▶ [ASSIGNMENT]:
The lines to be copied are those below that contain "yellow".

====

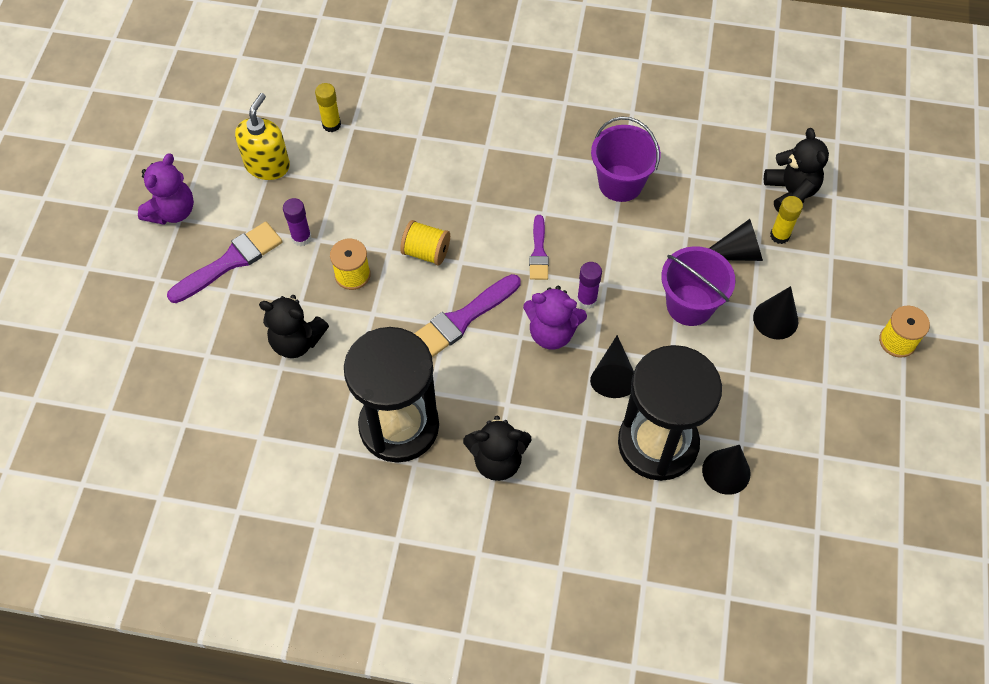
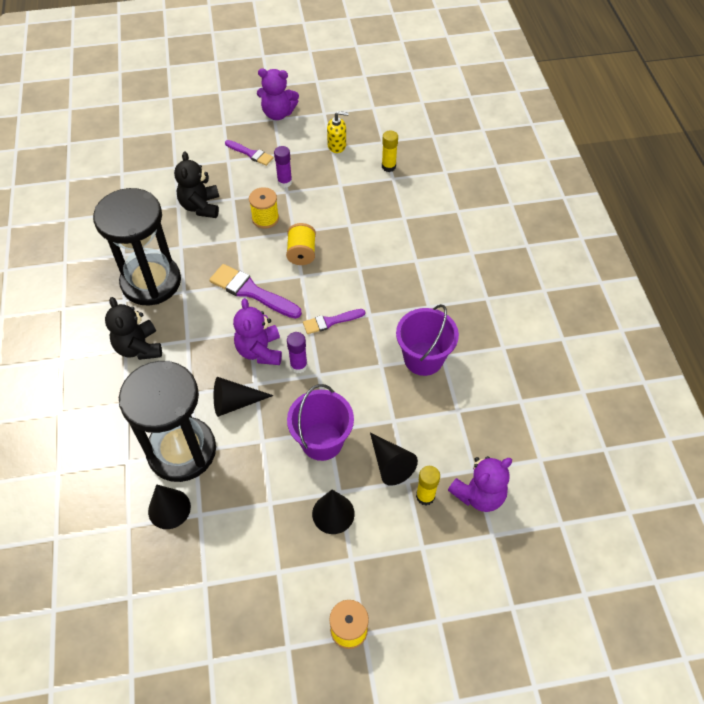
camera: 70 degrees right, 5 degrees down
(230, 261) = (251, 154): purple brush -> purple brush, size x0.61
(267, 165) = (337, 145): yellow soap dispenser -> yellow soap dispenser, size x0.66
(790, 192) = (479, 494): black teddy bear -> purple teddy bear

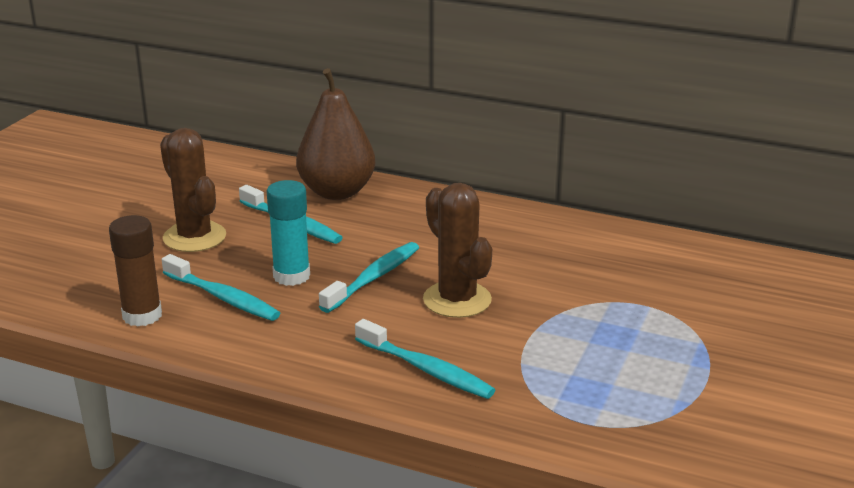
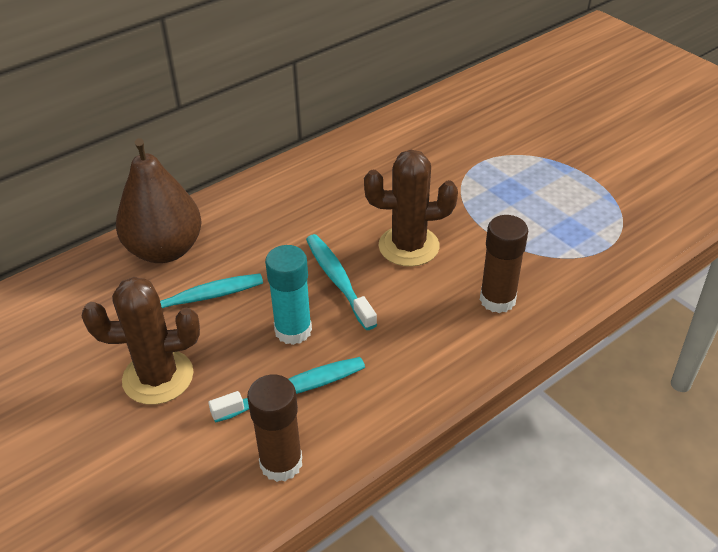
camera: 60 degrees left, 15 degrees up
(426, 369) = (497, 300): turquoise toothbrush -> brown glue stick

====

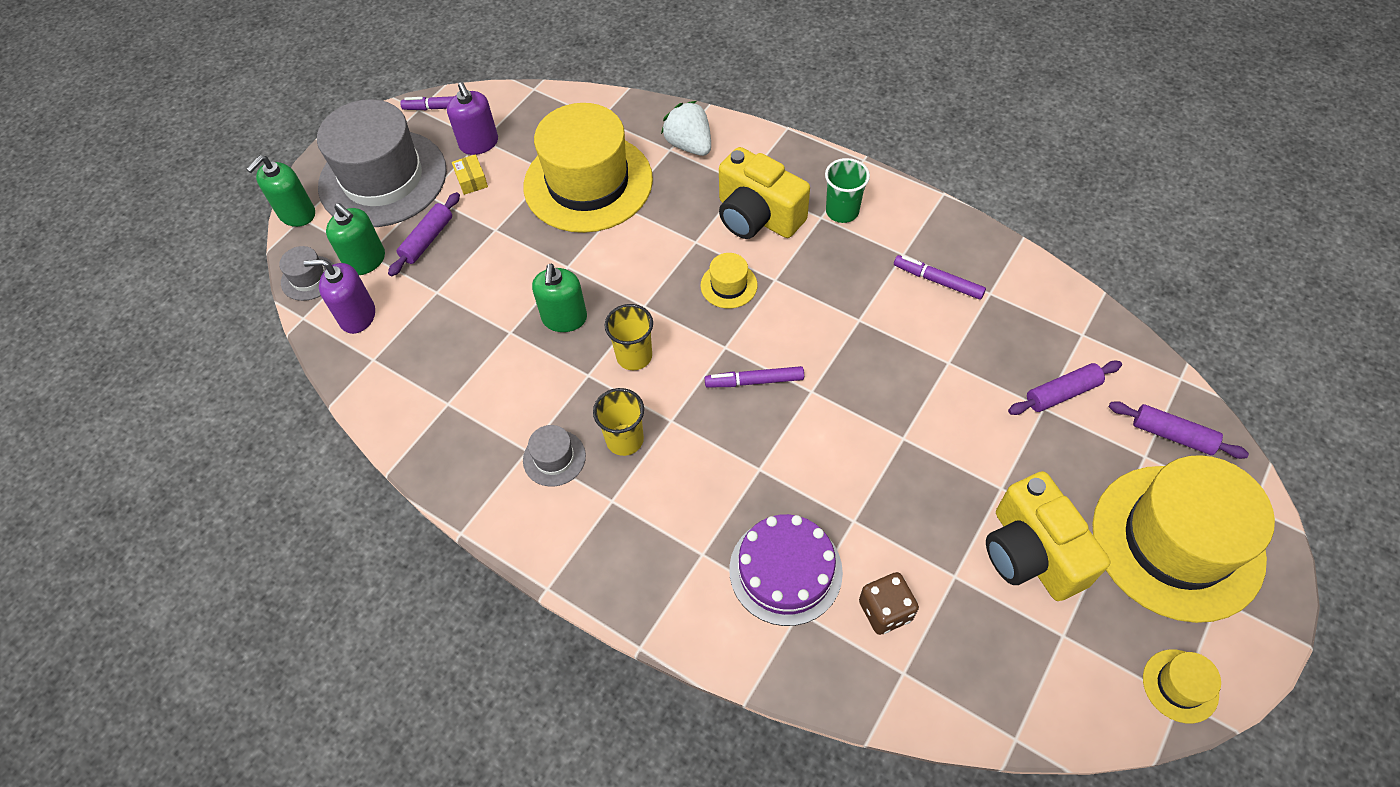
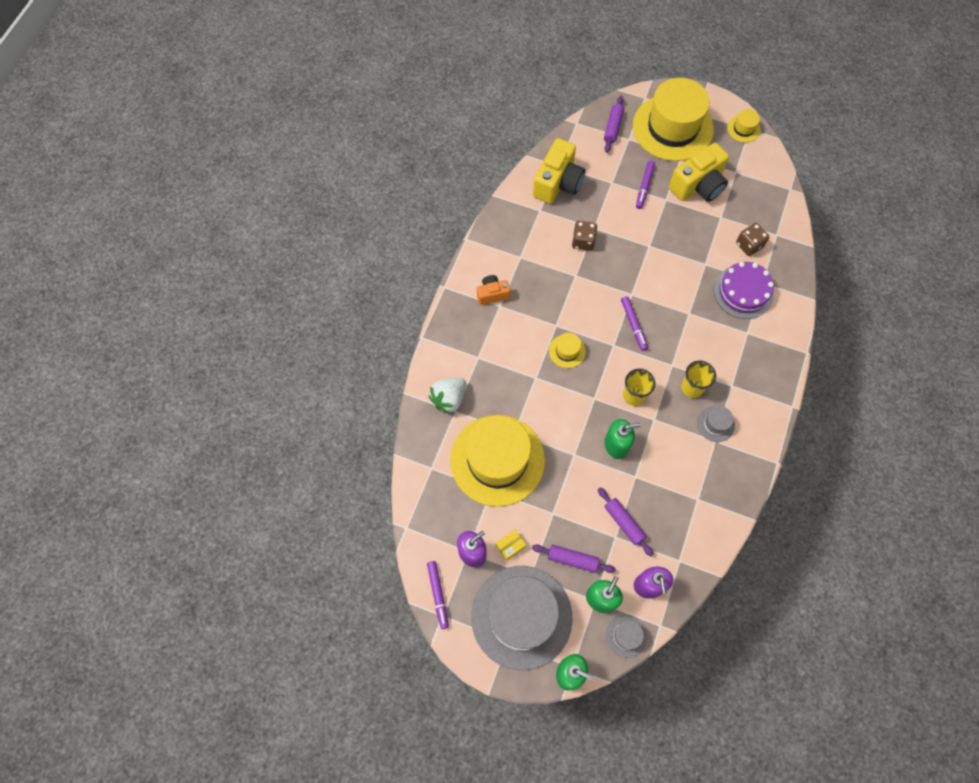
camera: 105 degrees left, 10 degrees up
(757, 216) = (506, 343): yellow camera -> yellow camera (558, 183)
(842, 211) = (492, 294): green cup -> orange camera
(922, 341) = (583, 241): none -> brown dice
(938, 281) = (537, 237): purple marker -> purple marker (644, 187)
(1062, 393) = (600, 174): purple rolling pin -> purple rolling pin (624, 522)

====

▶ [OUTPUT FOR THIS EXERCISE]:
(267, 165) = (337, 145): yellow soap dispenser -> yellow soap dispenser, size x0.66
(757, 216) = (506, 343): yellow camera -> yellow camera (558, 183)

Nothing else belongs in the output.